*Work item*: Using the listing below, set down exactly the lines from the one that contains "red square: (42, 52) -> (46, 78), moved" through the one that contains "yellow triangle: (341, 220)", with no pictures.

Exercise inputs below:

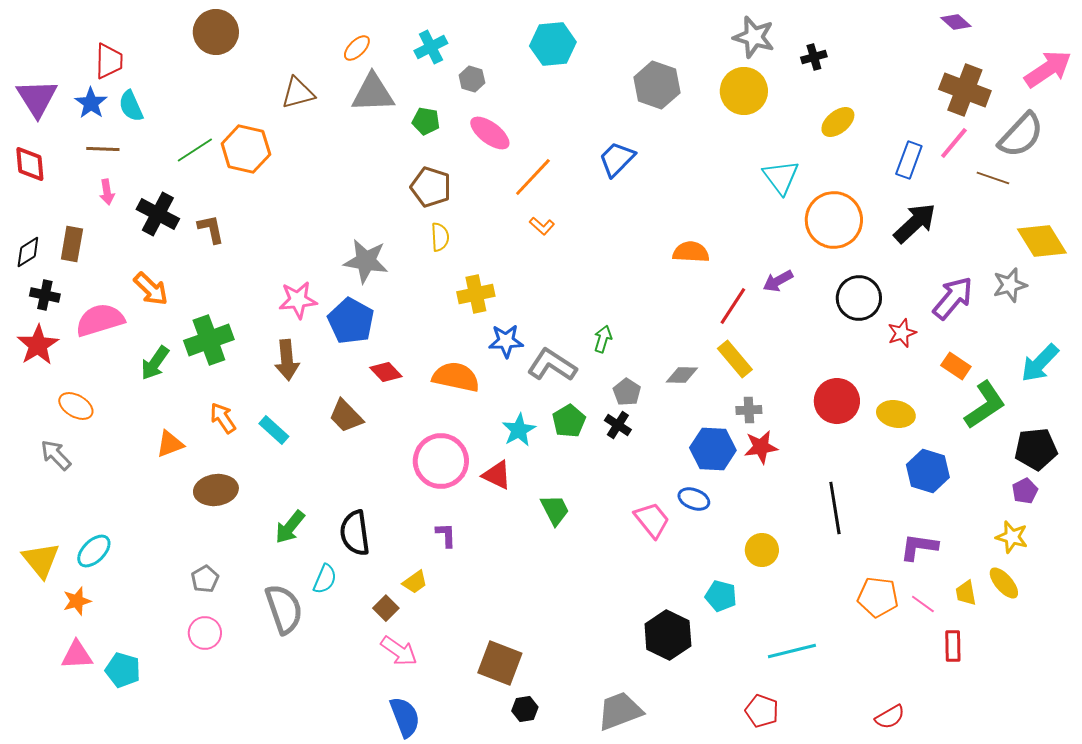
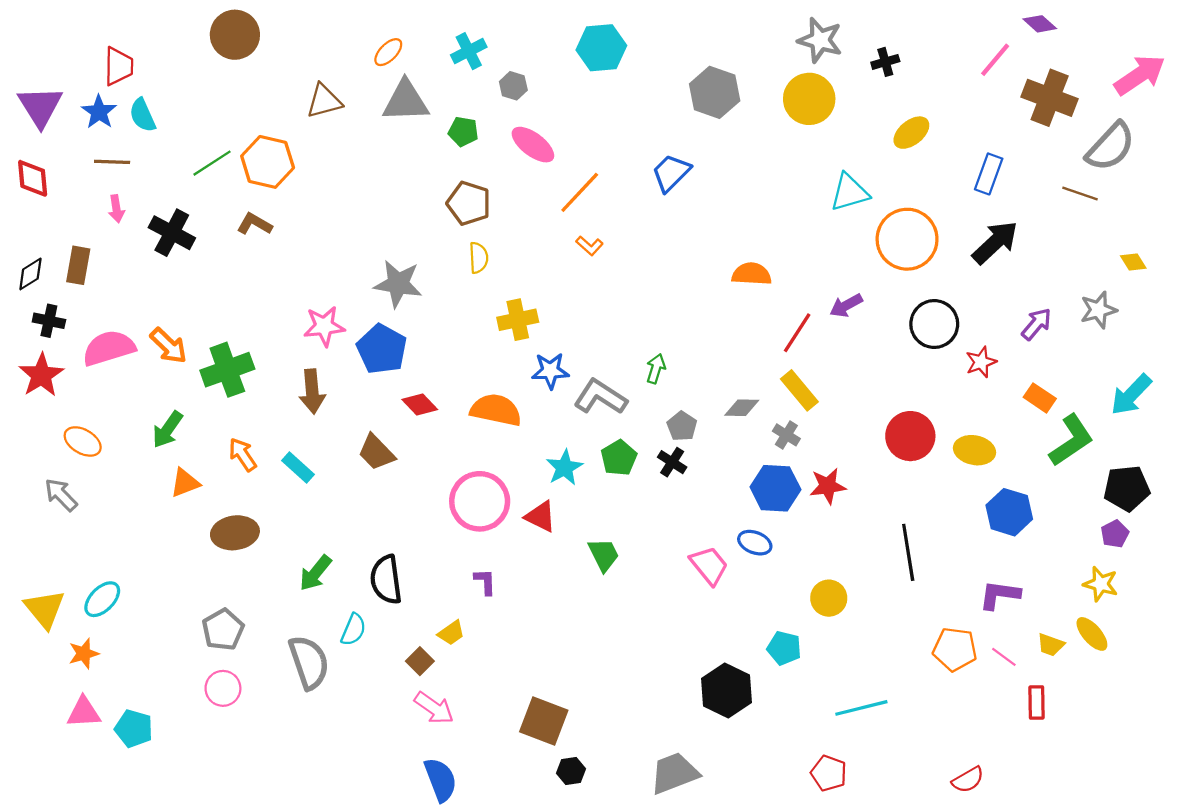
pink line: (954, 143) -> (995, 60), moved
cyan triangle: (781, 177) -> (849, 192), turned 51
brown L-shape: (211, 229) -> (254, 224), moved, turned -48
yellow diamond: (1042, 241) -> (1133, 262), size x0.5
orange arrow: (151, 289) -> (169, 346), moved
purple arrow: (953, 298) -> (1036, 324), size x0.7
green arrow: (155, 363) -> (167, 430), moved
gray cross: (749, 410) -> (786, 435), moved, turned 35
gray pentagon: (205, 579) -> (223, 630), size x1.4
yellow trapezoid: (966, 593) -> (1051, 645), turned -60

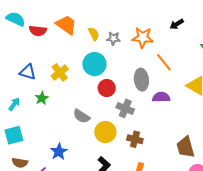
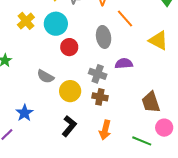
yellow cross: (60, 72) -> (26, 21), moved
purple semicircle: (161, 97) -> (124, 63), moved
gray cross: (125, 108) -> (98, 74), moved

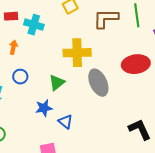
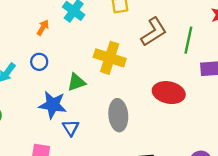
brown L-shape: (106, 18) -> (154, 32), turned 128
gray ellipse: (98, 83) -> (118, 115), moved
blue star: (44, 108) -> (53, 105), size x1.4

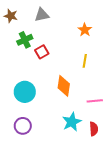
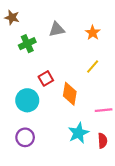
gray triangle: (42, 15) -> (57, 29), moved
red square: (42, 52) -> (46, 78), moved
yellow line: (85, 61) -> (93, 66), turned 32

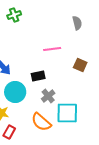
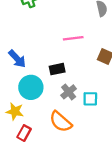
cyan square: (67, 113) -> (90, 99), moved, size x0.6

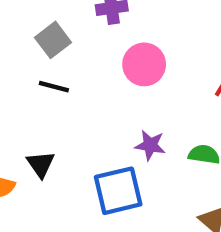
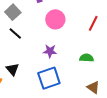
black line: (54, 87) -> (15, 33), turned 32
purple star: (150, 145) -> (50, 51), moved

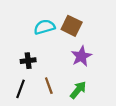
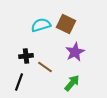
brown line: (49, 86) -> (45, 67), moved, turned -35

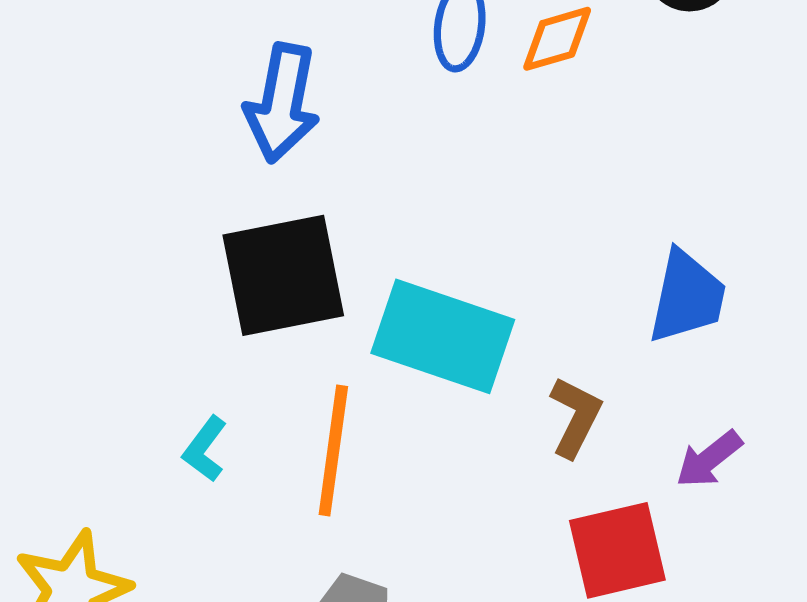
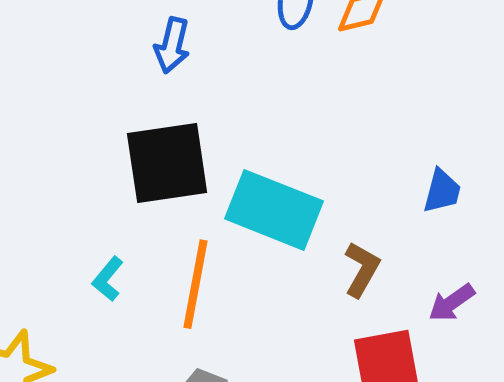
blue arrow: (282, 103) -> (172, 45), size x0.7
blue trapezoid: (687, 297) -> (442, 191), size x0.7

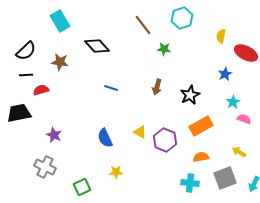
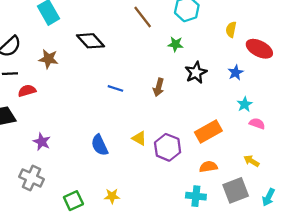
green star: (164, 49) -> (175, 44), moved
blue line: (111, 88) -> (115, 88), moved
black star: (190, 95) -> (196, 73), moved
yellow star: (116, 172) -> (112, 196), moved

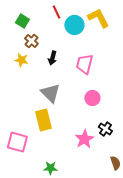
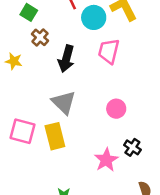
black arrow: (52, 58) -> (66, 59), size x1.5
yellow star: (21, 60) -> (14, 61), moved
pink trapezoid: (84, 64) -> (109, 51), moved
pink square: (17, 142) -> (22, 131), moved

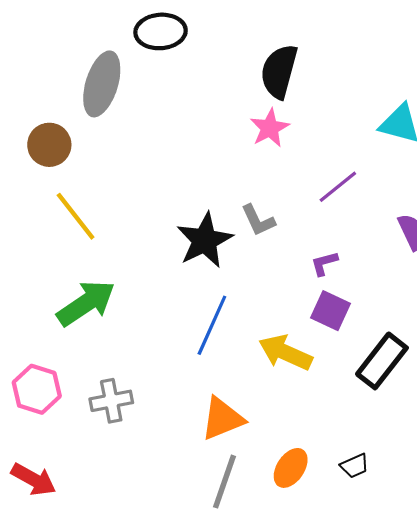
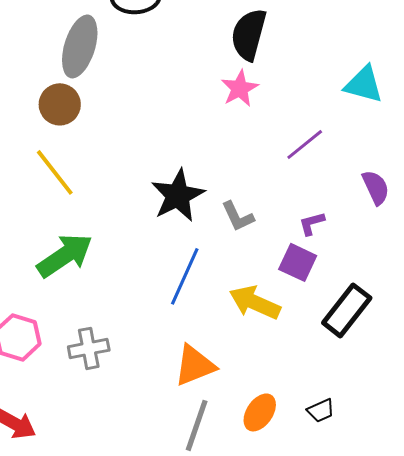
brown circle: (49, 145) -> (60, 104), moved
gray L-shape: (258, 220) -> (238, 216), moved
purple L-shape: (324, 263) -> (312, 223), moved

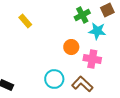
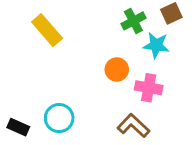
yellow rectangle: (25, 21) -> (47, 30), size x1.5
cyan circle: (54, 79) -> (59, 118), moved

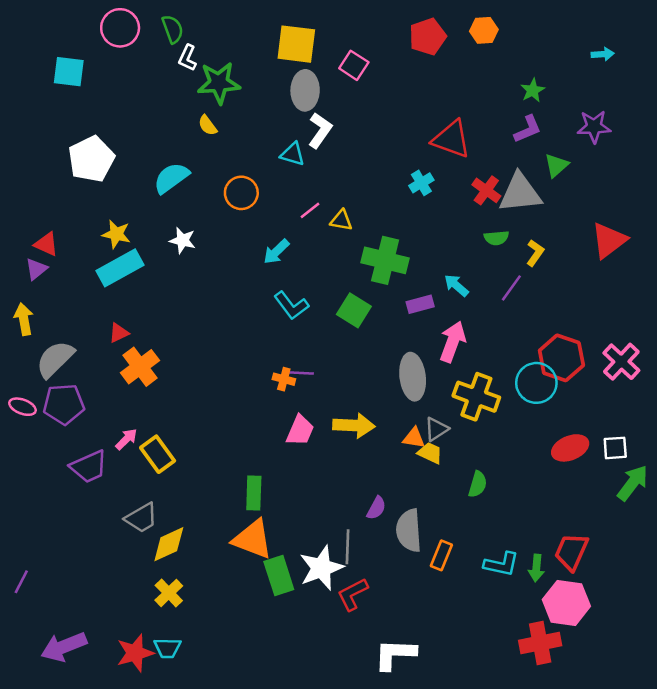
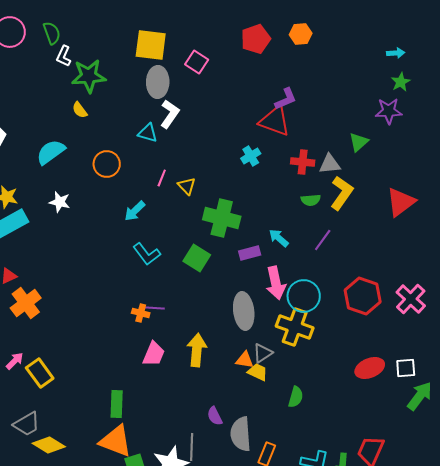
green star: (533, 90) -> (401, 82), moved
purple L-shape: (528, 129) -> (286, 99), moved
red cross: (486, 190) -> (303, 162), turned -30
gray triangle: (520, 193) -> (330, 164), size x0.6
pink line: (310, 210) -> (162, 178), turned -30
yellow triangle: (341, 220) -> (187, 186), turned 36
yellow L-shape: (535, 253) -> (342, 193), moved, size x1.6
pink arrow: (453, 342) -> (276, 283), turned 148
cyan circle: (536, 383) -> (304, 296), moved
yellow arrow: (354, 425) -> (197, 350), turned -88
purple semicircle: (376, 508) -> (215, 416), turned 126
yellow diamond: (169, 544) -> (49, 445), turned 56

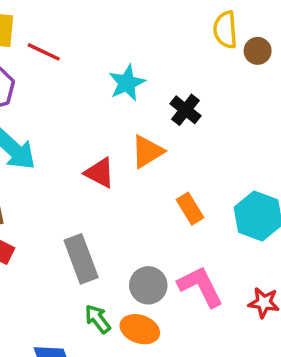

End of Exercise inputs.

*Task output*:
red square: (42, 52) -> (46, 78), moved
yellow line: (85, 61) -> (93, 66), turned 32

cyan square: (67, 113) -> (90, 99), moved, size x0.6

black line: (54, 87) -> (15, 33), turned 32
purple star: (150, 145) -> (50, 51), moved

brown line: (49, 86) -> (45, 67), moved, turned -35

blue arrow: (282, 103) -> (172, 45), size x0.7
blue trapezoid: (687, 297) -> (442, 191), size x0.7

green star: (164, 49) -> (175, 44), moved
blue line: (111, 88) -> (115, 88), moved
black star: (190, 95) -> (196, 73), moved
yellow star: (116, 172) -> (112, 196), moved

black arrow: (52, 58) -> (66, 59), size x1.5
yellow star: (21, 60) -> (14, 61), moved
pink trapezoid: (84, 64) -> (109, 51), moved
pink square: (17, 142) -> (22, 131), moved

brown circle: (49, 145) -> (60, 104), moved
gray L-shape: (258, 220) -> (238, 216), moved
purple L-shape: (324, 263) -> (312, 223), moved

yellow rectangle: (25, 21) -> (47, 30), size x1.5
cyan circle: (54, 79) -> (59, 118), moved

green star: (533, 90) -> (401, 82), moved
purple L-shape: (528, 129) -> (286, 99), moved
red cross: (486, 190) -> (303, 162), turned -30
gray triangle: (520, 193) -> (330, 164), size x0.6
pink line: (310, 210) -> (162, 178), turned -30
yellow triangle: (341, 220) -> (187, 186), turned 36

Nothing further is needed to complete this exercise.